Source records.
++++++++++
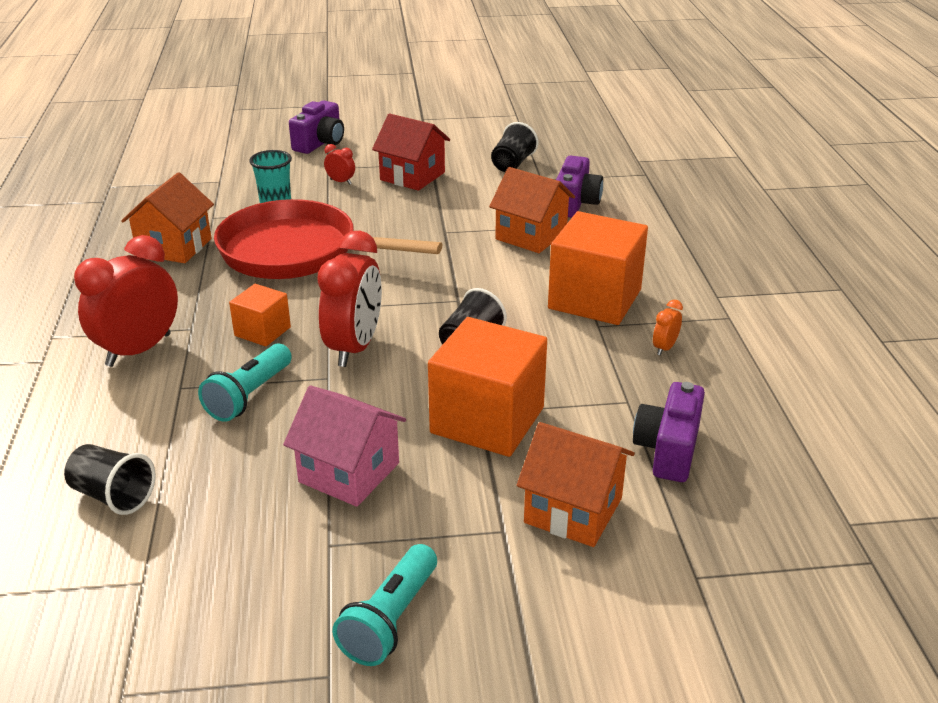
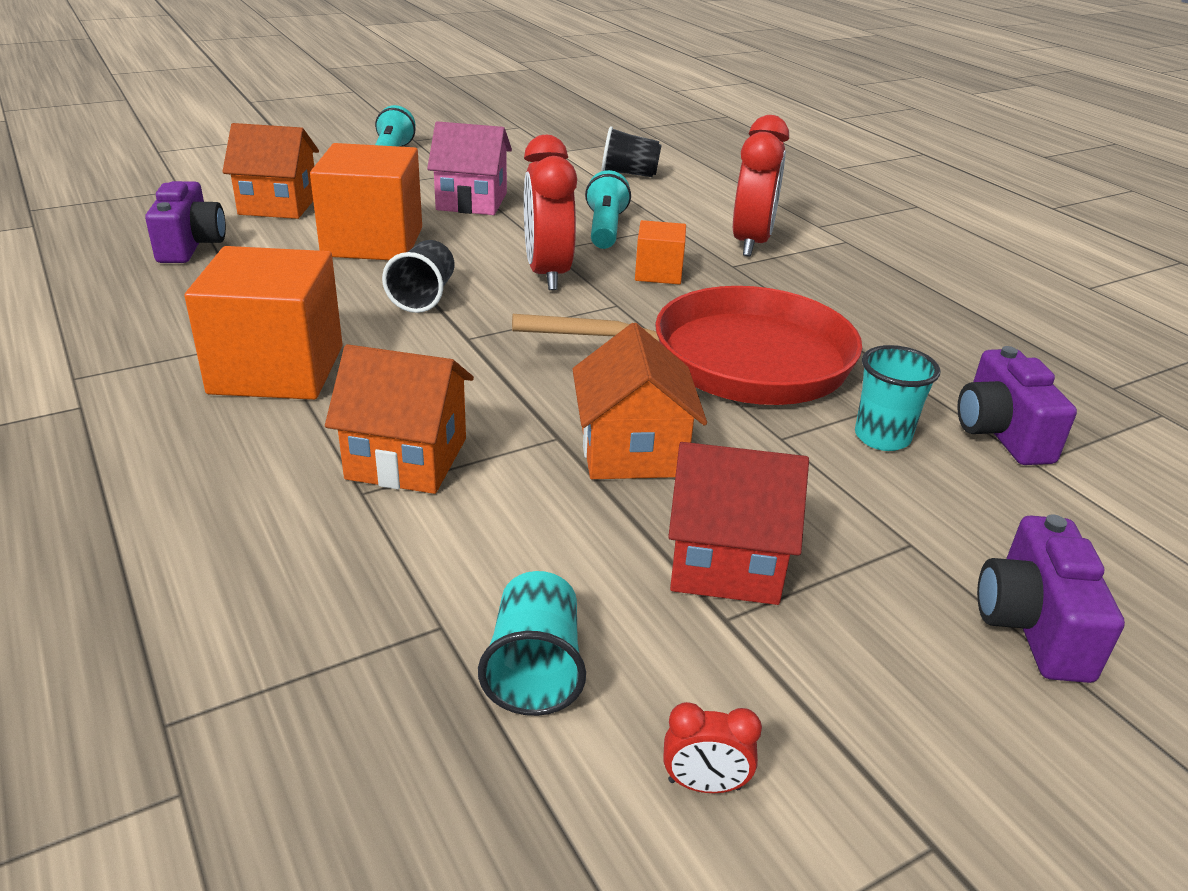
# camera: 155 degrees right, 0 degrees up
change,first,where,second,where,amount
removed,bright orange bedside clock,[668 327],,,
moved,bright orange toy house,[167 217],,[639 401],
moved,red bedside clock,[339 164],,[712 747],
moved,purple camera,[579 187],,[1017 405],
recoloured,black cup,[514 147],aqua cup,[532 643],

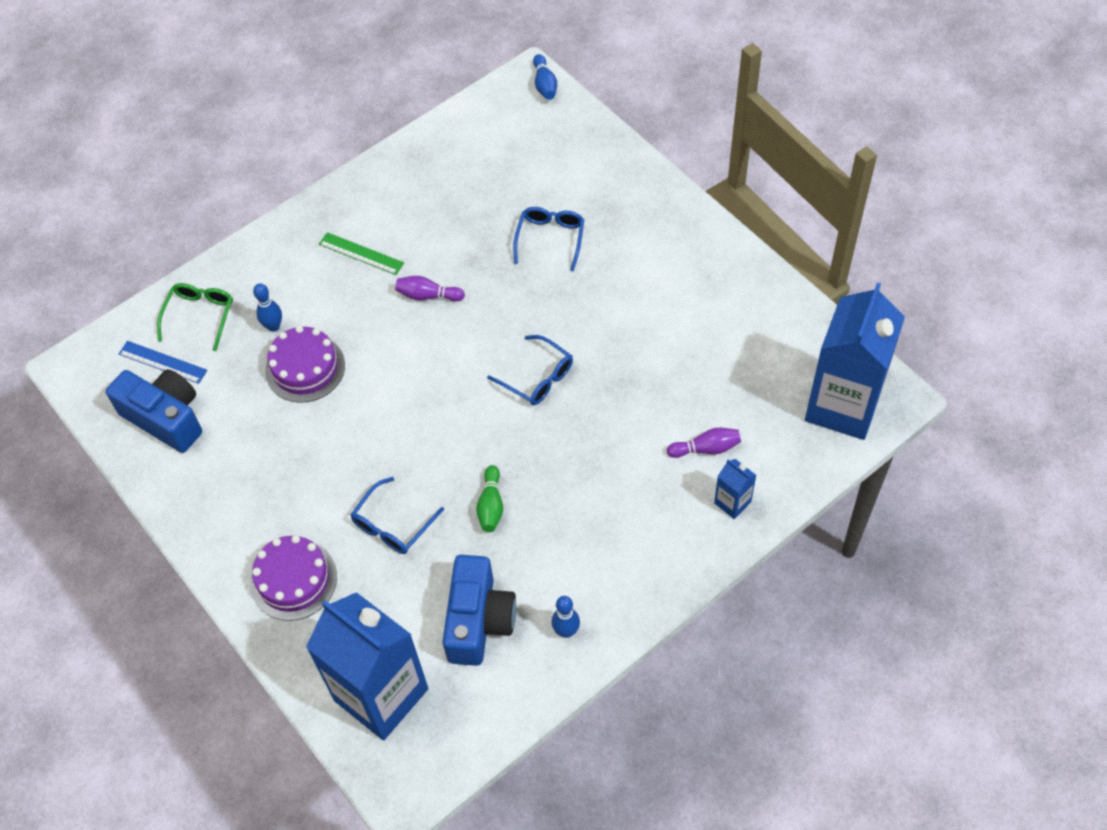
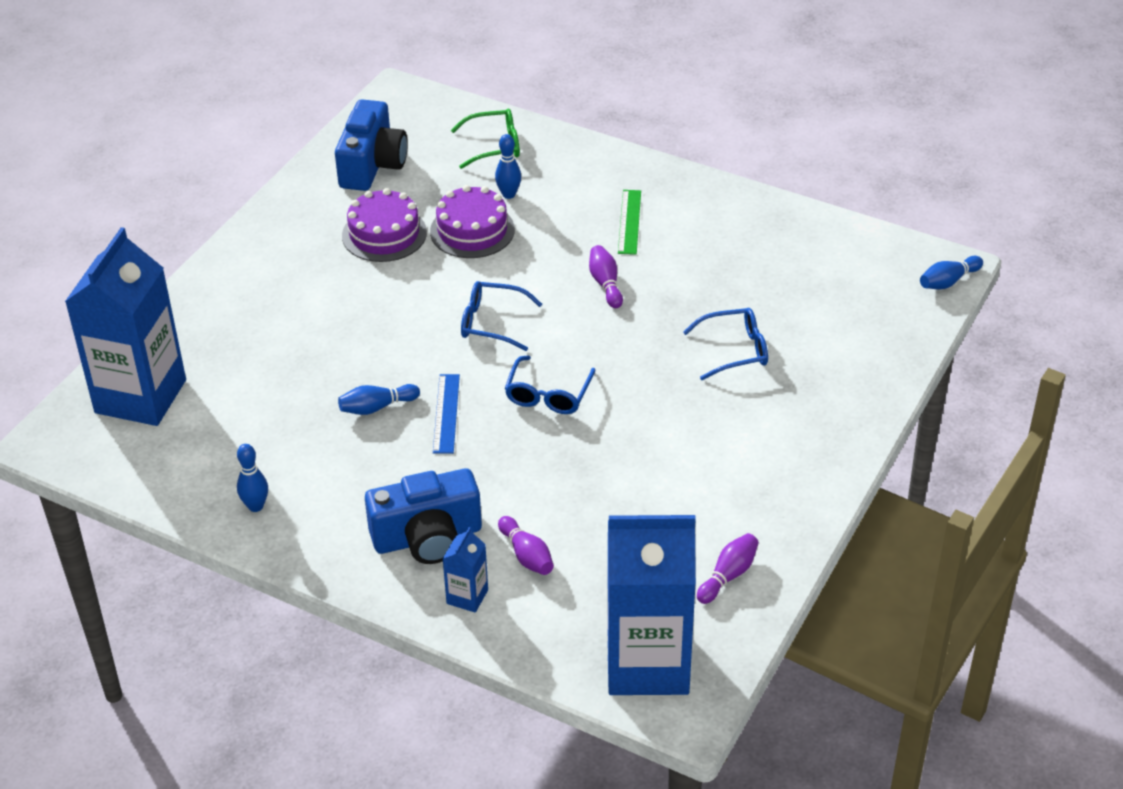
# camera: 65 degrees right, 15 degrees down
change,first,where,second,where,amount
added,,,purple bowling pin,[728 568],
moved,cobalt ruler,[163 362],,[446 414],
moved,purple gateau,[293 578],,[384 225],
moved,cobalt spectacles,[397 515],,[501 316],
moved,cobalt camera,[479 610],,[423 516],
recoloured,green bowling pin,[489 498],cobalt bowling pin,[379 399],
++++++++++
What to do. Check every line above for the string "orange" and copy those that have it.

Answer to the problem.
removed,bright orange bedside clock,[668 327],,,
moved,bright orange toy house,[167 217],,[639 401],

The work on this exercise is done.